Stored entries
============================================================
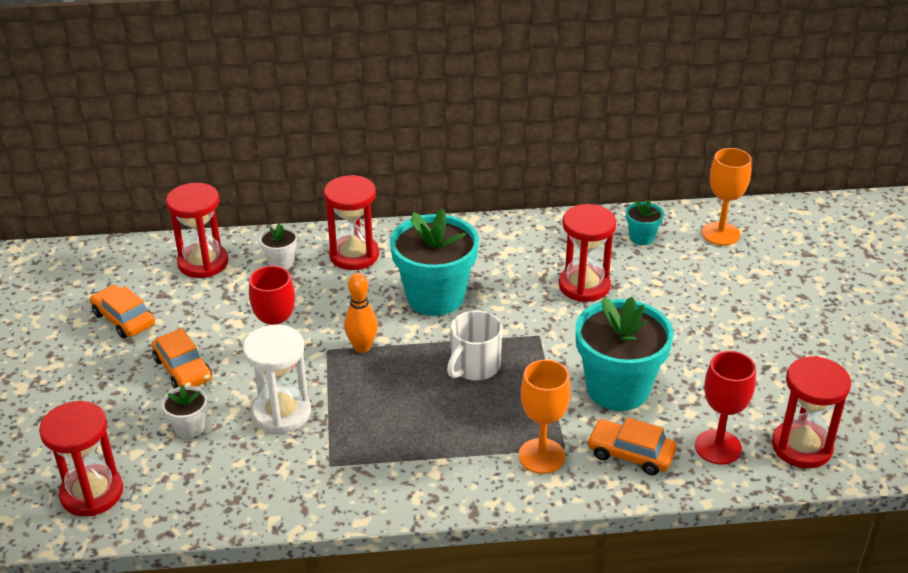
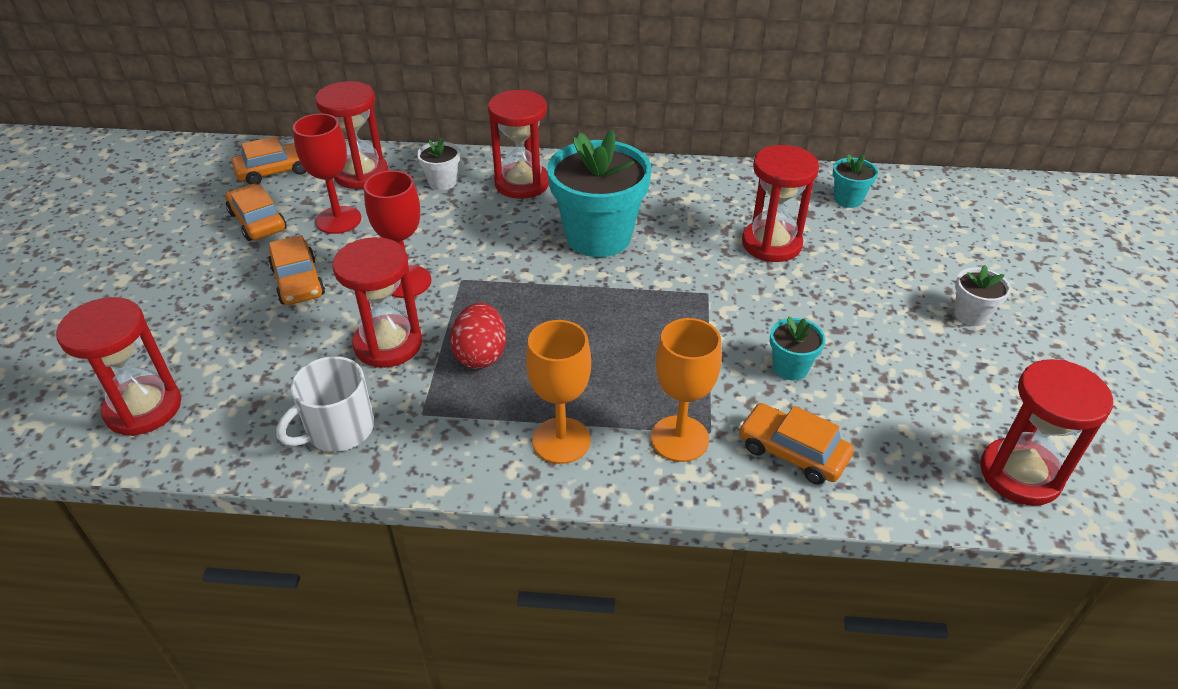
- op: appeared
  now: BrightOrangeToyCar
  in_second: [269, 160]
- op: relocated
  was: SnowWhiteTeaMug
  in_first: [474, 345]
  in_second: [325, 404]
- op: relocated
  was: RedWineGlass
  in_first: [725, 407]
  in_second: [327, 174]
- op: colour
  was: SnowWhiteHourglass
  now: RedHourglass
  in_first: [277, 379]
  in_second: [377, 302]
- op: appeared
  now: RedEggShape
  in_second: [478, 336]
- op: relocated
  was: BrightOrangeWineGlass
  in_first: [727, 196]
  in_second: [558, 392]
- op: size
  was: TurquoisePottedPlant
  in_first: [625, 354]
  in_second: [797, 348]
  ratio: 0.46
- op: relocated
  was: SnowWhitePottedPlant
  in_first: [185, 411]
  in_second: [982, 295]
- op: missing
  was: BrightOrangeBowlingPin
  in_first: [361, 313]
============================================================
Action item -
Write out the line containing "in_second: [325, 404]" and every line after it through the end of the entries. Keep each one exactly as it is, and add nothing.

Written response -
  in_second: [325, 404]
- op: relocated
  was: RedWineGlass
  in_first: [725, 407]
  in_second: [327, 174]
- op: colour
  was: SnowWhiteHourglass
  now: RedHourglass
  in_first: [277, 379]
  in_second: [377, 302]
- op: appeared
  now: RedEggShape
  in_second: [478, 336]
- op: relocated
  was: BrightOrangeWineGlass
  in_first: [727, 196]
  in_second: [558, 392]
- op: size
  was: TurquoisePottedPlant
  in_first: [625, 354]
  in_second: [797, 348]
  ratio: 0.46
- op: relocated
  was: SnowWhitePottedPlant
  in_first: [185, 411]
  in_second: [982, 295]
- op: missing
  was: BrightOrangeBowlingPin
  in_first: [361, 313]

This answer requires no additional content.